* What the task asks *
Write each entry out again verbatim, pictures excluded.

* Itemized modification records *
★ ★ ★ ★ ★

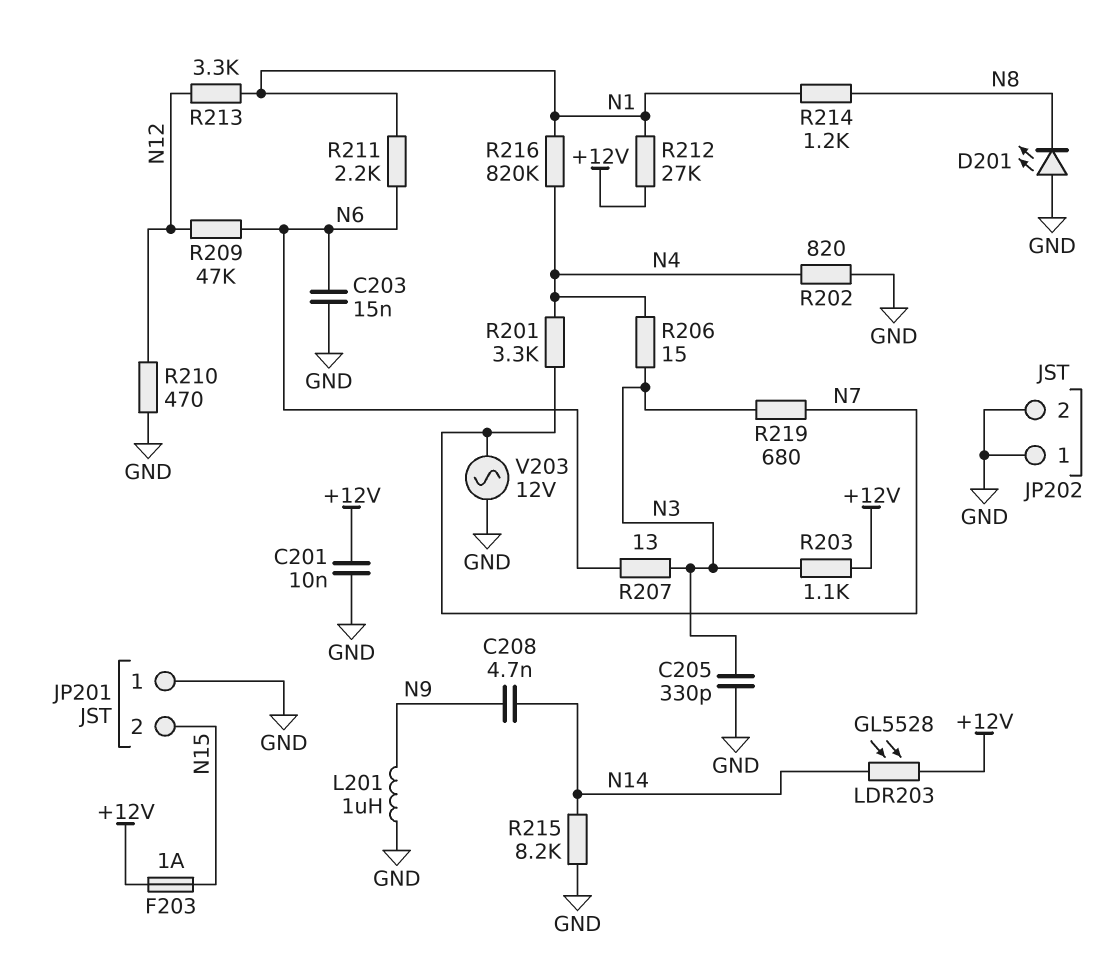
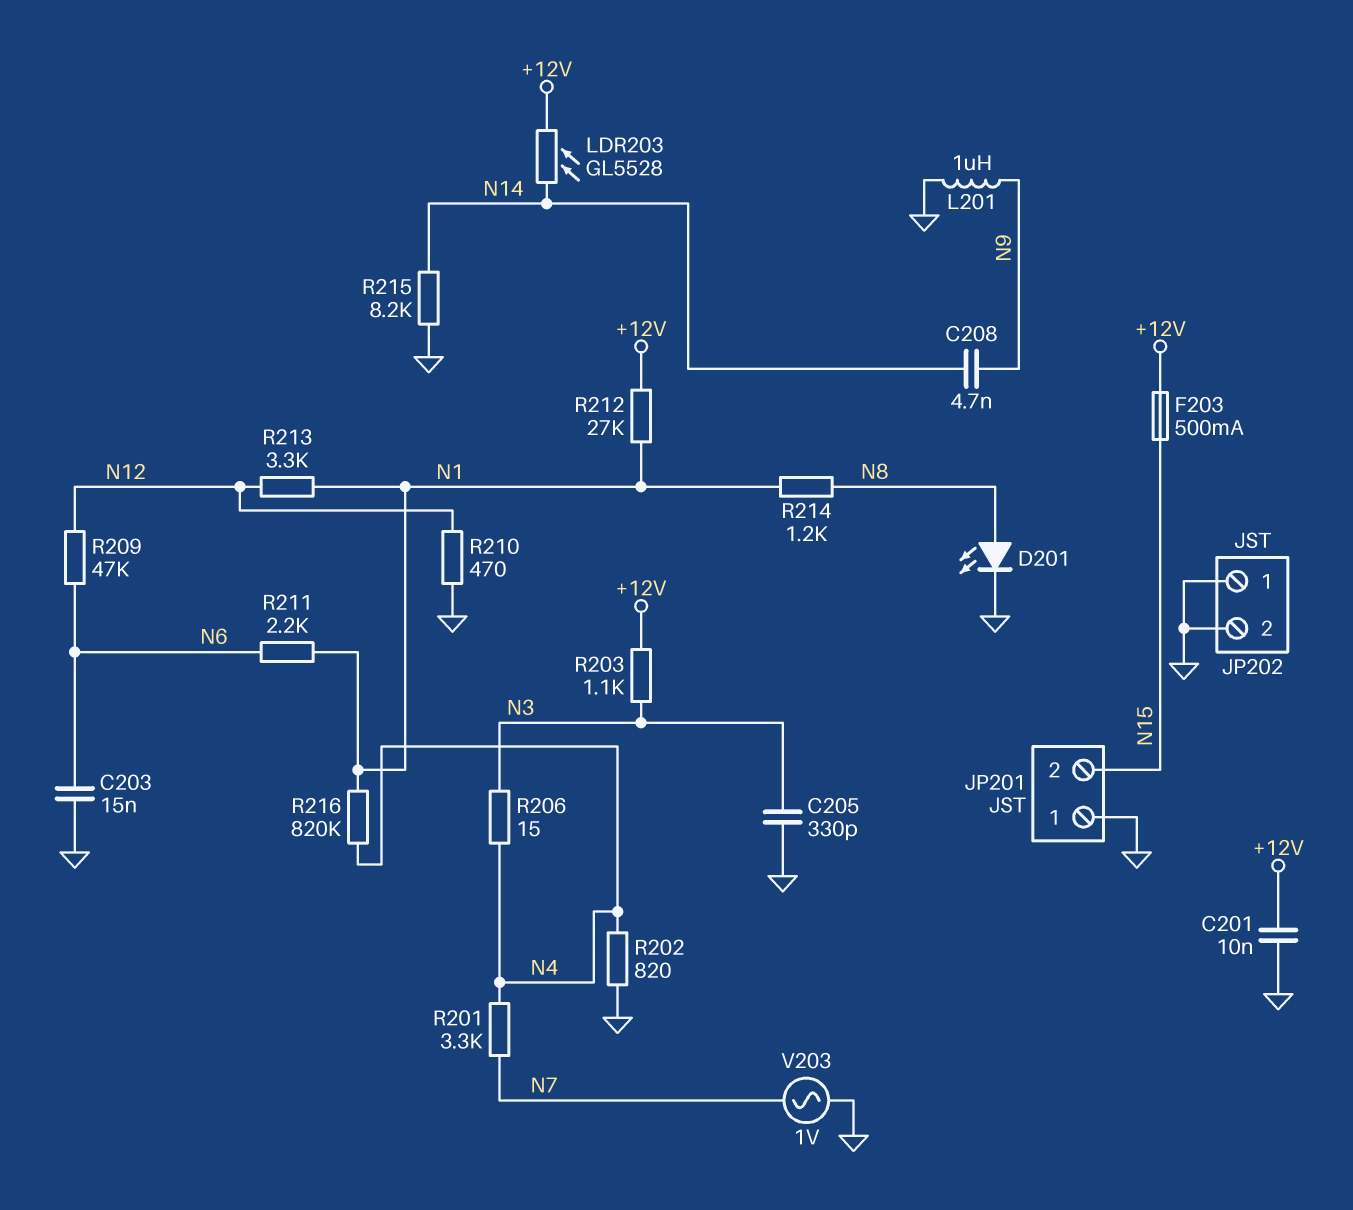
D201: LED (A GND, K N8) -> LED (A N8, K GND)
F203: 1A (+12V, N15) -> 500mA (+12V, N15)
R207: 13 (N3, N6) -> none
R219: 680 (N3, N7) -> none
V203: AC 12V (GND, N7) -> AC 1V (GND, N7)

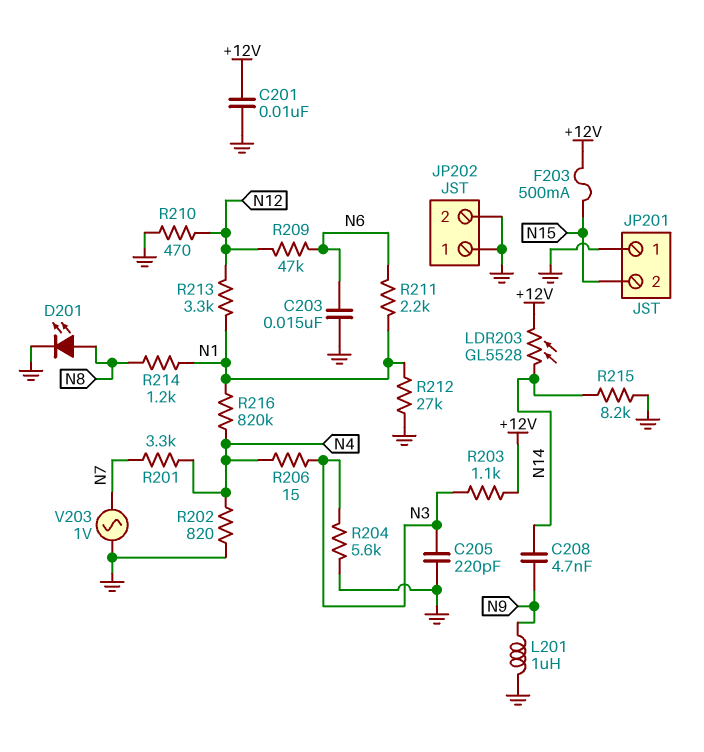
C205: 330pF (GND, N3) -> 220pF (GND, N3)
R204: none -> 5.6k (GND, N3)
R212: 27k (+12V, N1) -> 27k (GND, N1)

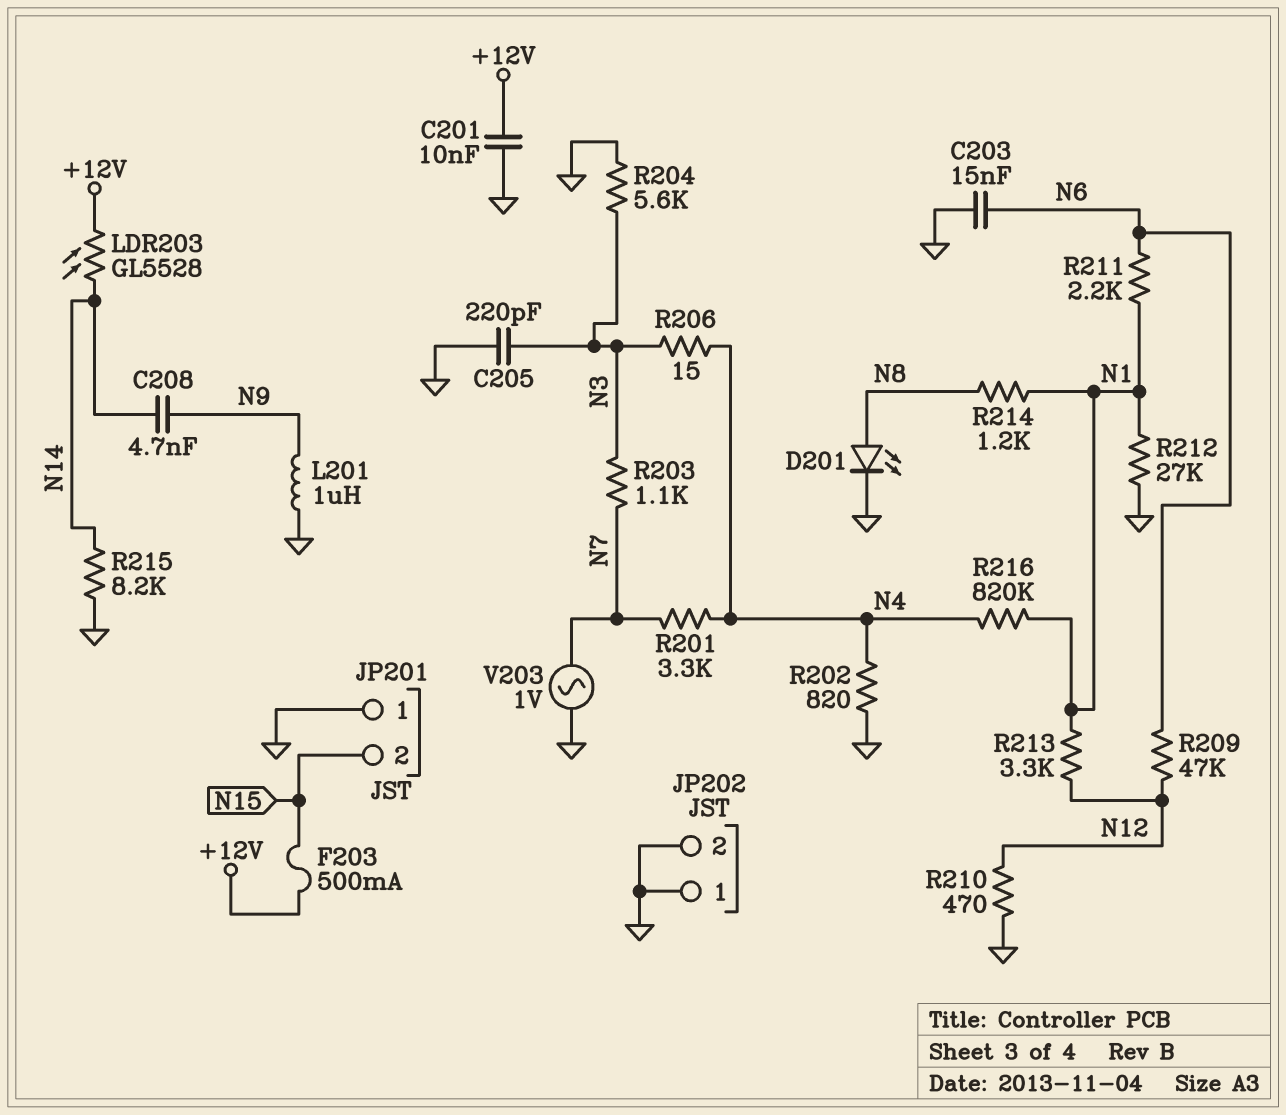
R203: 1.1k (+12V, N3) -> 1.1k (N3, N7)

★ ★ ★ ★ ★

* Response box *
D201: LED (A GND, K N8) -> LED (A N8, K GND)
F203: 1A (+12V, N15) -> 500mA (+12V, N15)
R207: 13 (N3, N6) -> none
R219: 680 (N3, N7) -> none
V203: AC 12V (GND, N7) -> AC 1V (GND, N7)

C205: 330pF (GND, N3) -> 220pF (GND, N3)
R204: none -> 5.6k (GND, N3)
R212: 27k (+12V, N1) -> 27k (GND, N1)

R203: 1.1k (+12V, N3) -> 1.1k (N3, N7)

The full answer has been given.